-- Records supplied --
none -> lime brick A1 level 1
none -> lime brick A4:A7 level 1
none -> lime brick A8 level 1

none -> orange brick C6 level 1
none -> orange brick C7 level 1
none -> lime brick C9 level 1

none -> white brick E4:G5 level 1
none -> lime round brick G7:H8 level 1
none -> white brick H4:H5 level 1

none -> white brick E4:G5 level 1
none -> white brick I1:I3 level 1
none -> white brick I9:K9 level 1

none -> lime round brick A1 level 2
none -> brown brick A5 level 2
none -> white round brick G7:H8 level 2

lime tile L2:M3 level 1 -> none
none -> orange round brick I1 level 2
---
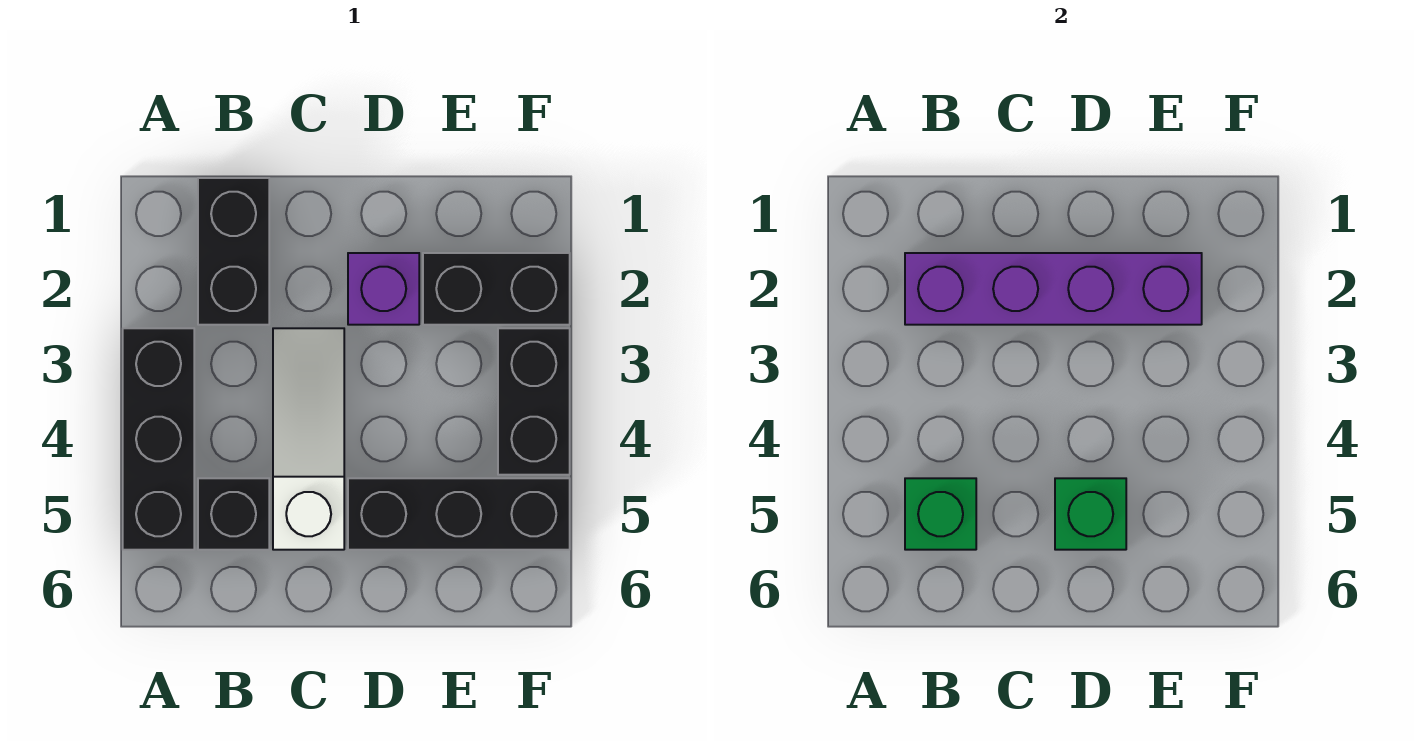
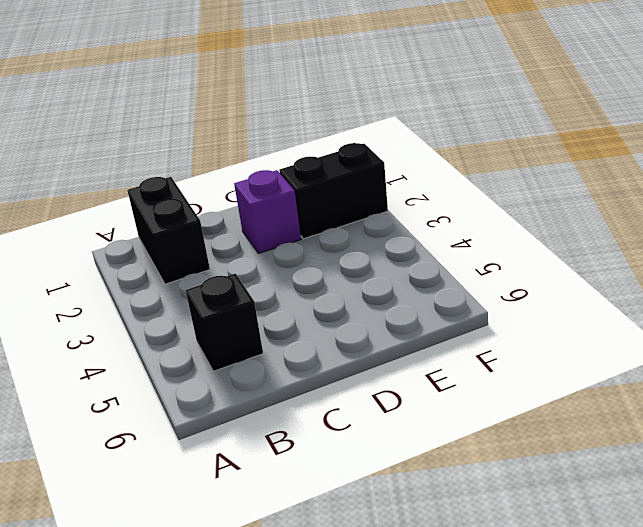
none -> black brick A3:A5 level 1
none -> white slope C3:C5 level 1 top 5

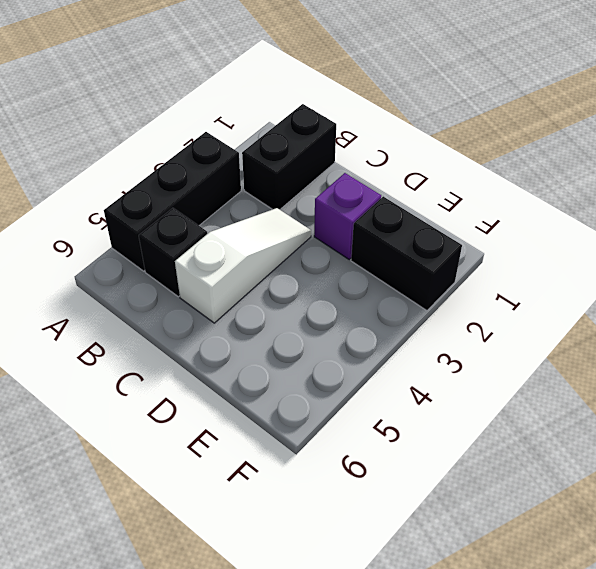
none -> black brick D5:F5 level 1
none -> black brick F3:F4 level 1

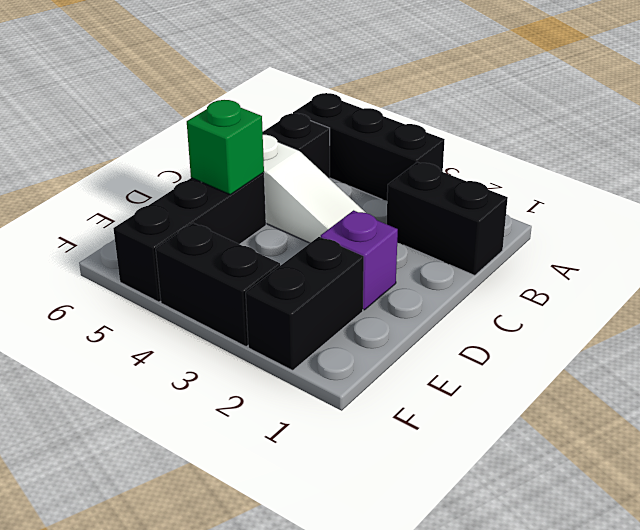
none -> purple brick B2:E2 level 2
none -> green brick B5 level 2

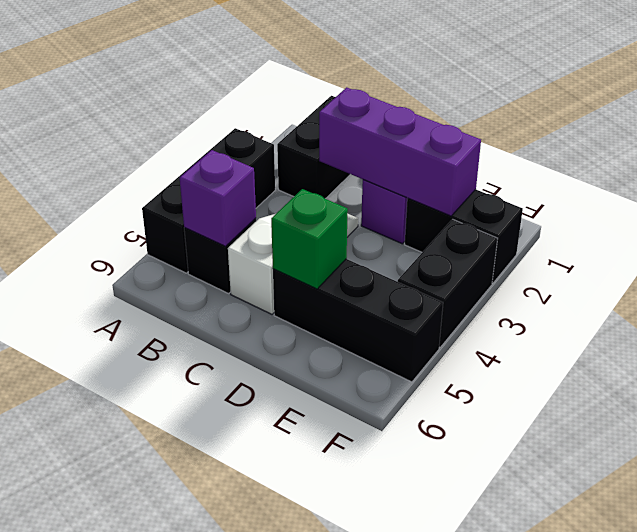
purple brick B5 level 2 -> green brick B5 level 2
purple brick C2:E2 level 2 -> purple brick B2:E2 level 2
---
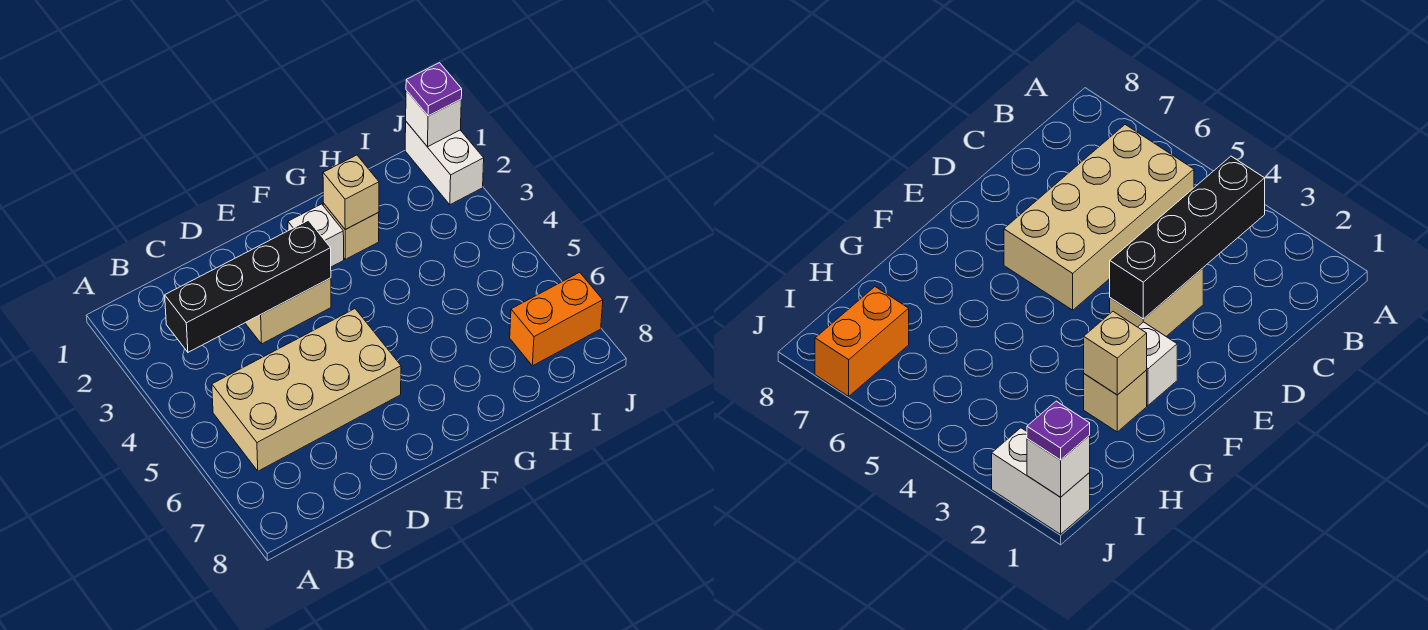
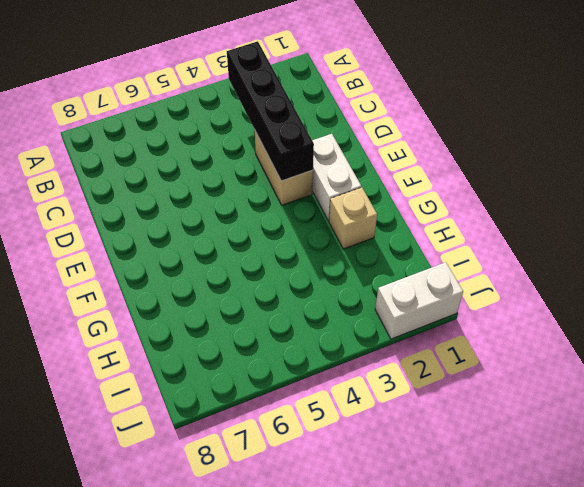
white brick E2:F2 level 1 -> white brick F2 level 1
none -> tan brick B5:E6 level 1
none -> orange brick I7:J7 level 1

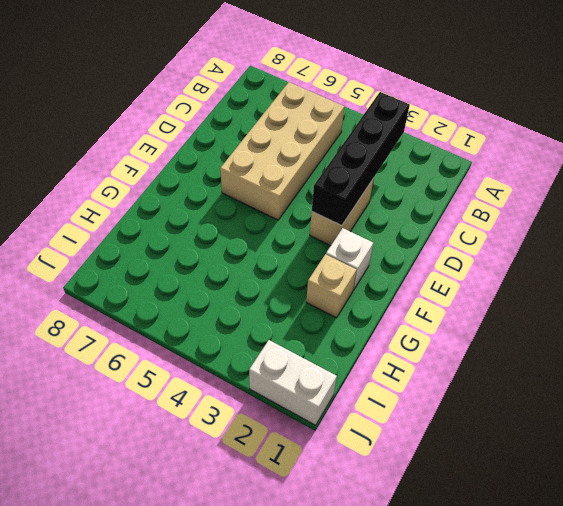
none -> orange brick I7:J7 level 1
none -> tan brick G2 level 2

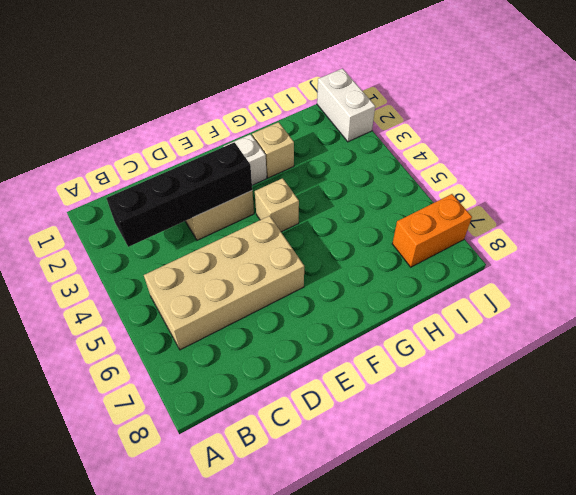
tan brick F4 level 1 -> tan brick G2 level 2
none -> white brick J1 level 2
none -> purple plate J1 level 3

-- Assignment --
From the entries above, return each line with the word "orange" in it.

-- Task answer --
none -> orange brick C6 level 1
none -> orange brick C7 level 1
none -> orange round brick I1 level 2
none -> orange brick I7:J7 level 1
none -> orange brick I7:J7 level 1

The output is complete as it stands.